● **PROBLEM**: Where does the word "none" show up in the data? Please find each such line and copy it.

● **MATERIAL FOR THIS EXERCISE**:
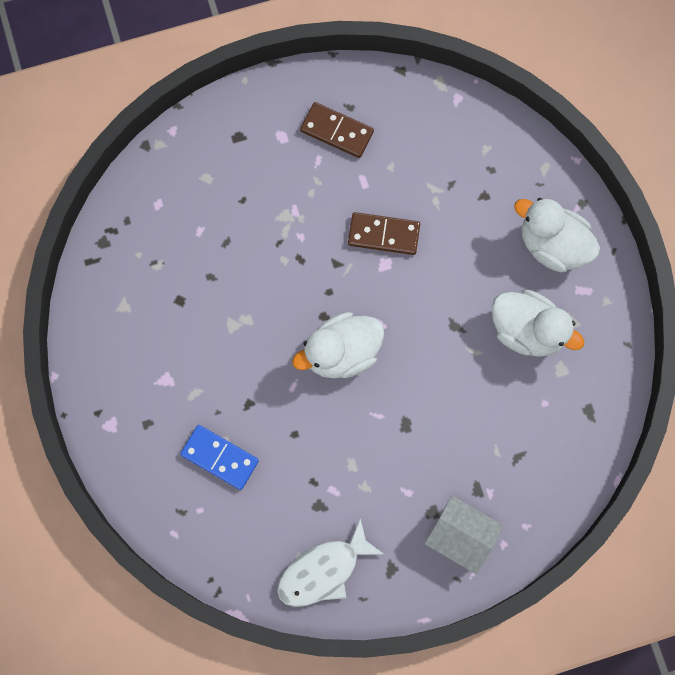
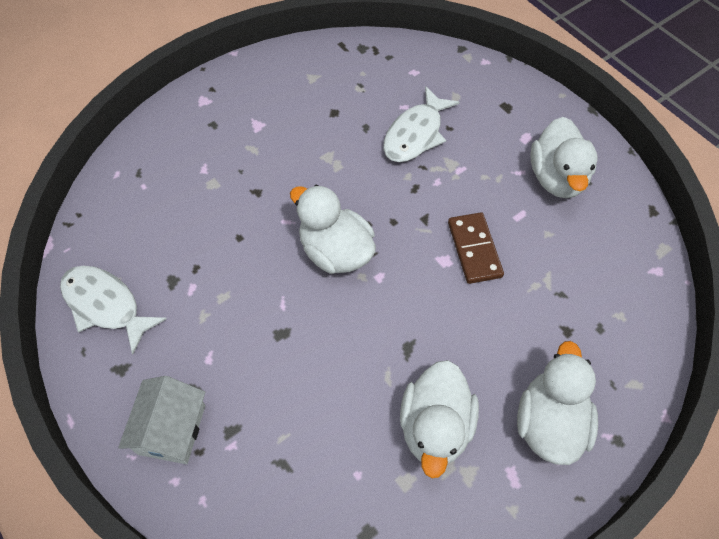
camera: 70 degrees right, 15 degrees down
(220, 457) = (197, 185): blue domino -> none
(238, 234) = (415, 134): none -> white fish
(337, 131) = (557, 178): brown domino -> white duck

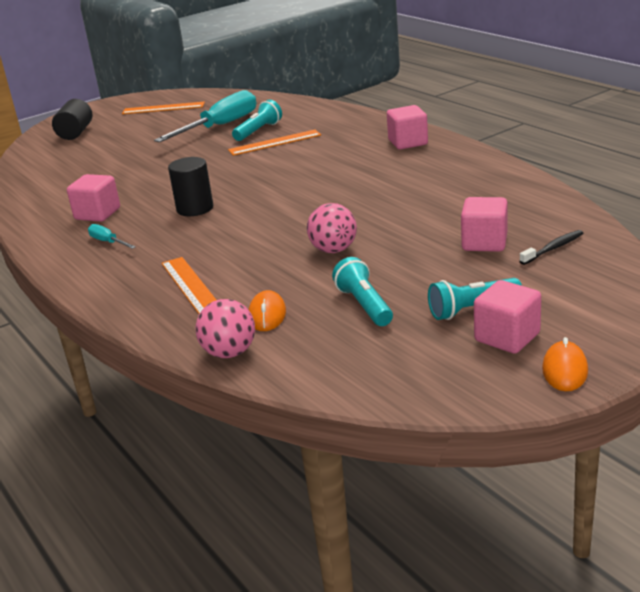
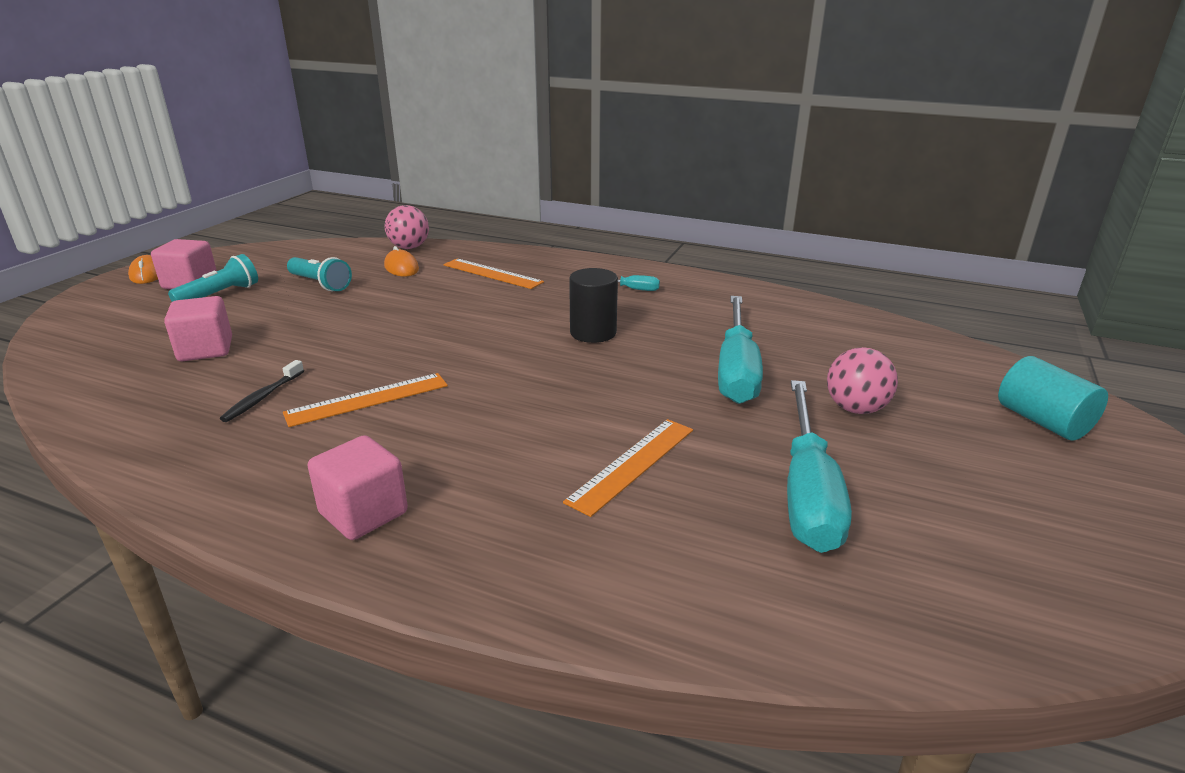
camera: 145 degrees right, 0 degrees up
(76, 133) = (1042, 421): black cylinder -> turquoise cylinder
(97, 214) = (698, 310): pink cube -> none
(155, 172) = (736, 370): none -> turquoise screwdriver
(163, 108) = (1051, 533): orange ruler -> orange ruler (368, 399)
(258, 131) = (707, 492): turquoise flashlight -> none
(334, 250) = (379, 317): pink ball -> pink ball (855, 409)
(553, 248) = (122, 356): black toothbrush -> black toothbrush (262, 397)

● **OUTPUT OF THE EXERCISE**:
(220, 457) = (197, 185): blue domino -> none
(238, 234) = (415, 134): none -> white fish
(97, 214) = (698, 310): pink cube -> none
(155, 172) = (736, 370): none -> turquoise screwdriver
(258, 131) = (707, 492): turquoise flashlight -> none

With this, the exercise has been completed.